--- DATASET EXTRACT Enclosed Below ---

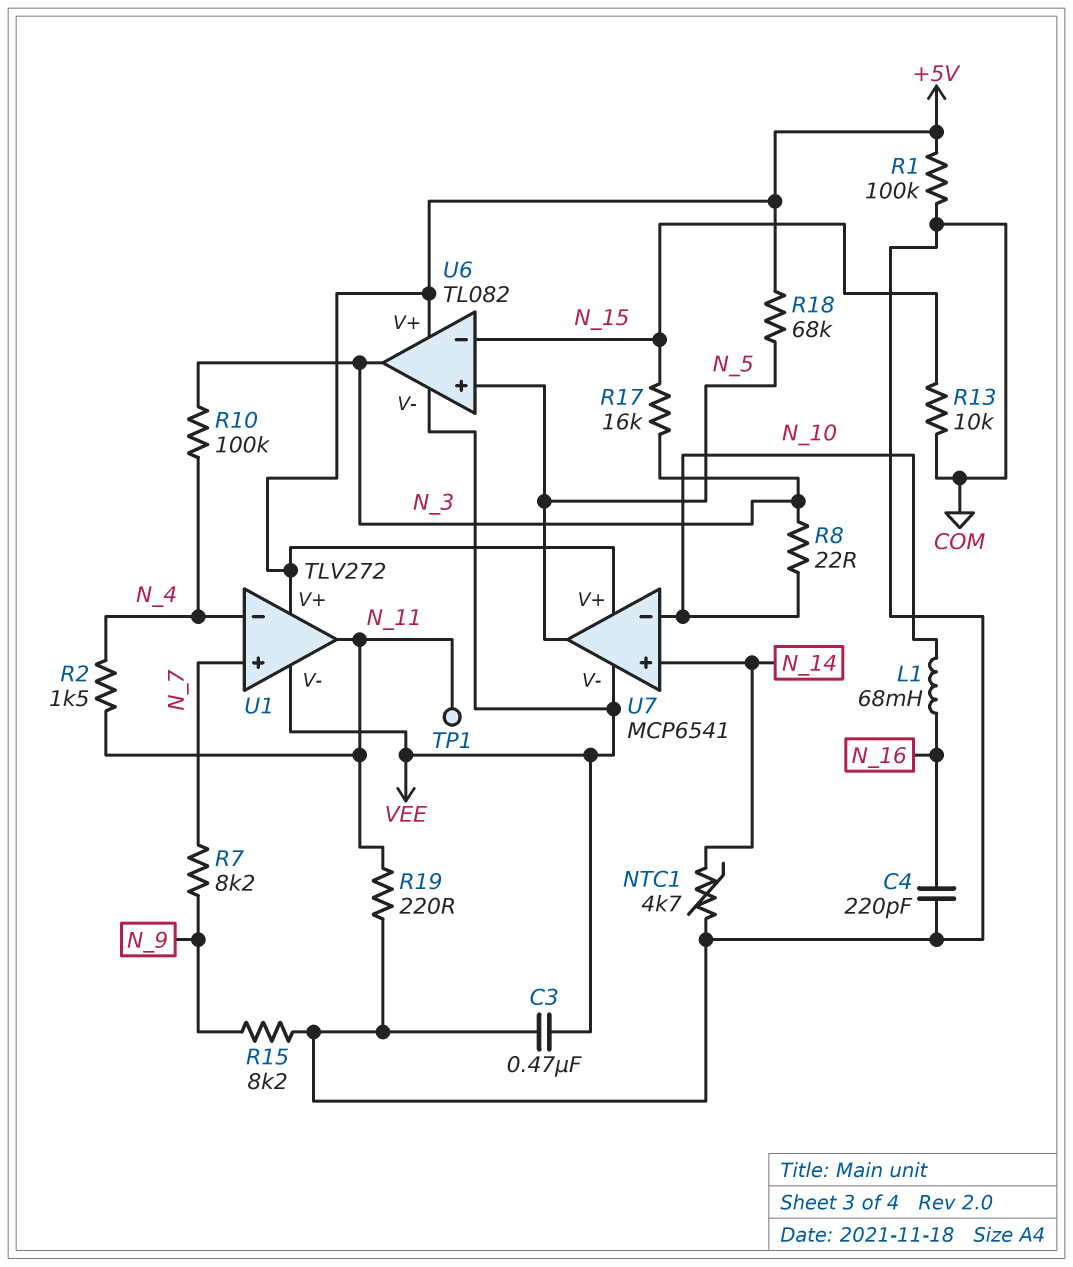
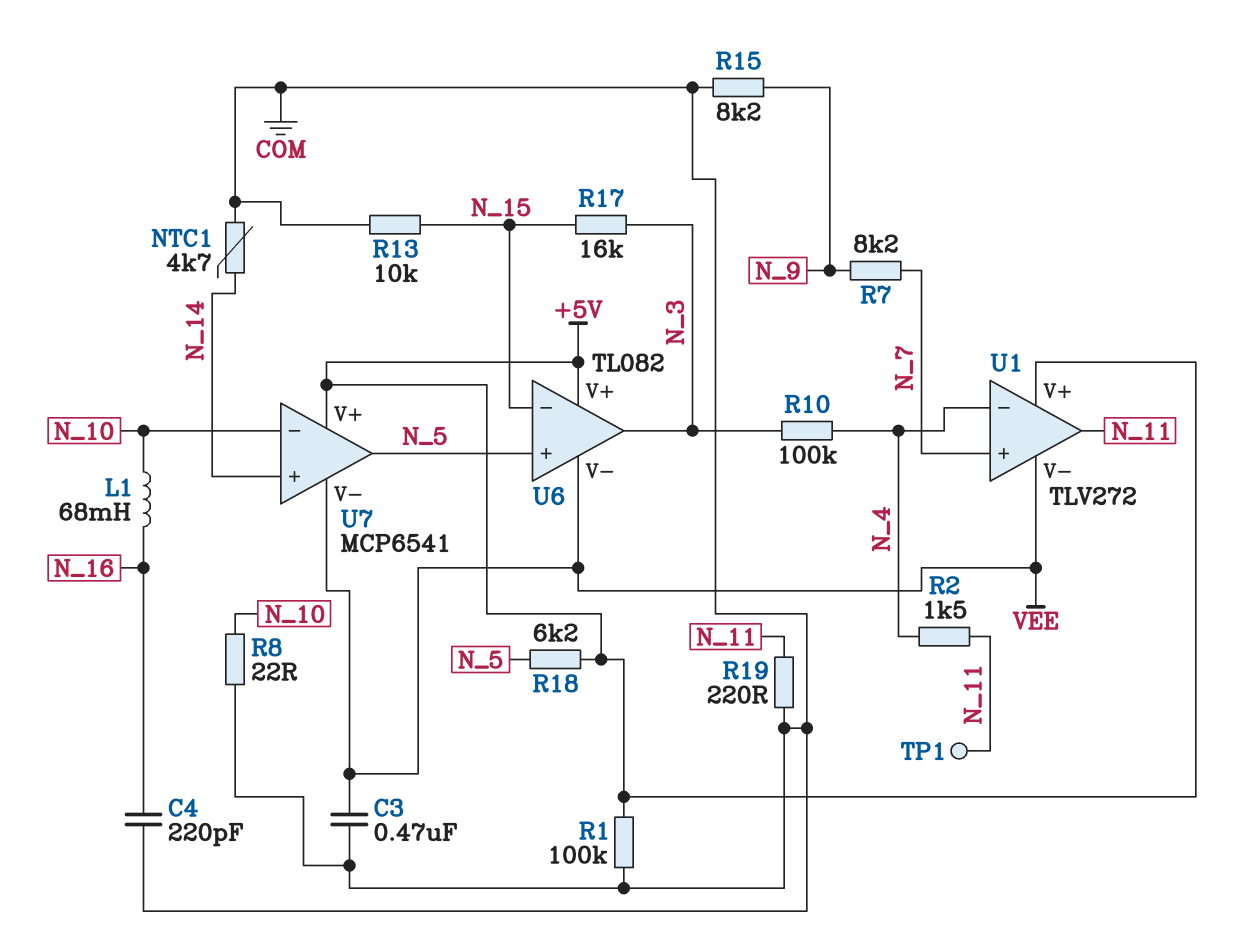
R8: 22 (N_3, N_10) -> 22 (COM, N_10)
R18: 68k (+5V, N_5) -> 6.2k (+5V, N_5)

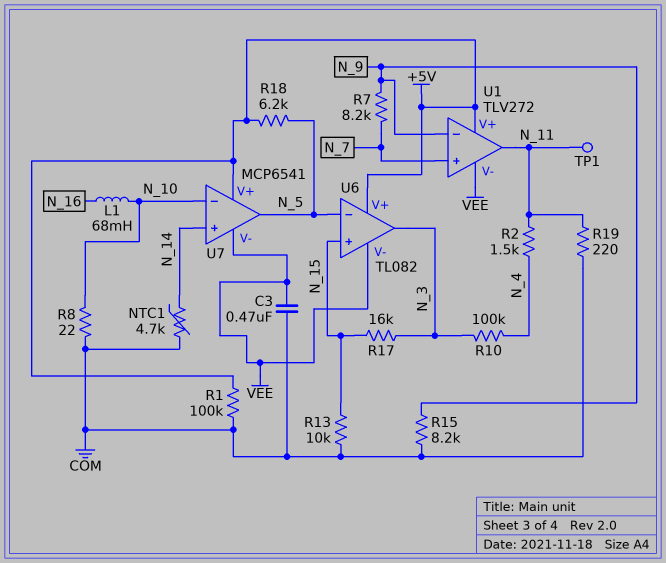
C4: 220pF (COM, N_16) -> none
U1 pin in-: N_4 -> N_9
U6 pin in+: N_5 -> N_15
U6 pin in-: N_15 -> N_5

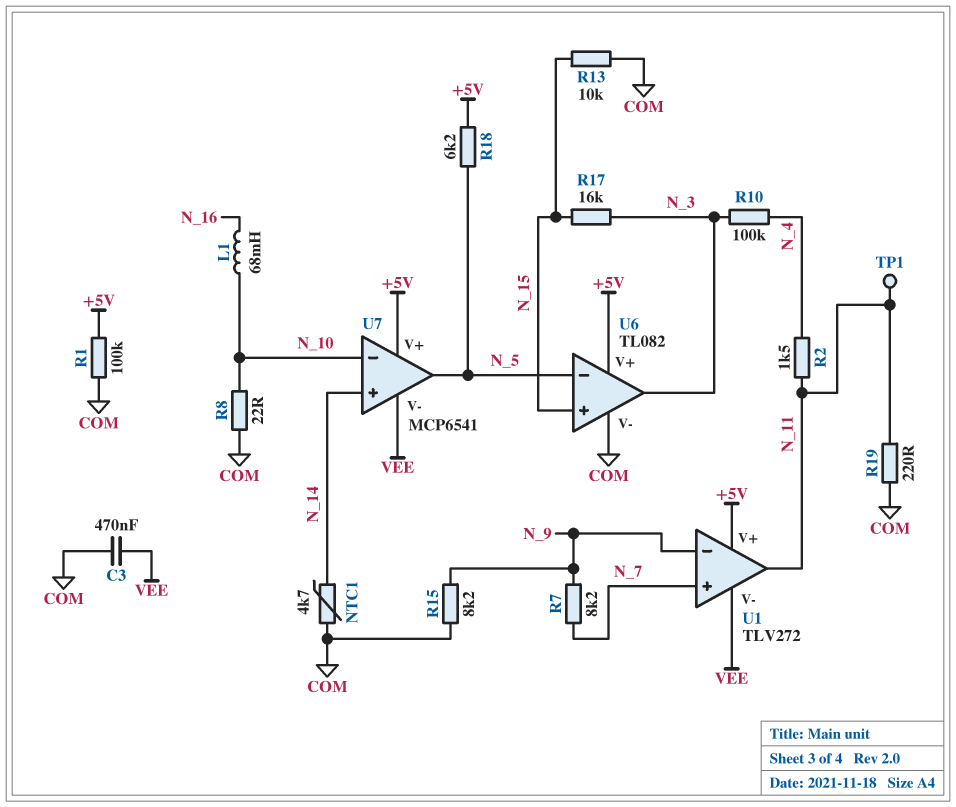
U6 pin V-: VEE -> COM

--- End of Enclosed DATASET EXTRACT ---
--- DATASET EXTRACT Enclosed Below ---

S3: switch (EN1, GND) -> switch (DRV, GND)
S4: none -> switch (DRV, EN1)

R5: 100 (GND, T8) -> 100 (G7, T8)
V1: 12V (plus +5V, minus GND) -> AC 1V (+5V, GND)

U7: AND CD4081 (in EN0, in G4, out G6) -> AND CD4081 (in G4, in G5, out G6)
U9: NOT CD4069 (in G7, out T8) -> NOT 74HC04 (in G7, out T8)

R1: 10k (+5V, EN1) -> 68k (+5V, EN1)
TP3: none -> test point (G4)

--- End of Enclosed DATASET EXTRACT ---

### WHAT YOU SHOULD DO
Out of the records above, please copy exactly the lines from the line with "R8: 22 (N_3, N_10) -> 22 (COM, N_10)" up to and including the line with "U6 pin V-: VEE -> COM", minus the pictures.

### RESPONSE AREA
R8: 22 (N_3, N_10) -> 22 (COM, N_10)
R18: 68k (+5V, N_5) -> 6.2k (+5V, N_5)

C4: 220pF (COM, N_16) -> none
U1 pin in-: N_4 -> N_9
U6 pin in+: N_5 -> N_15
U6 pin in-: N_15 -> N_5

U6 pin V-: VEE -> COM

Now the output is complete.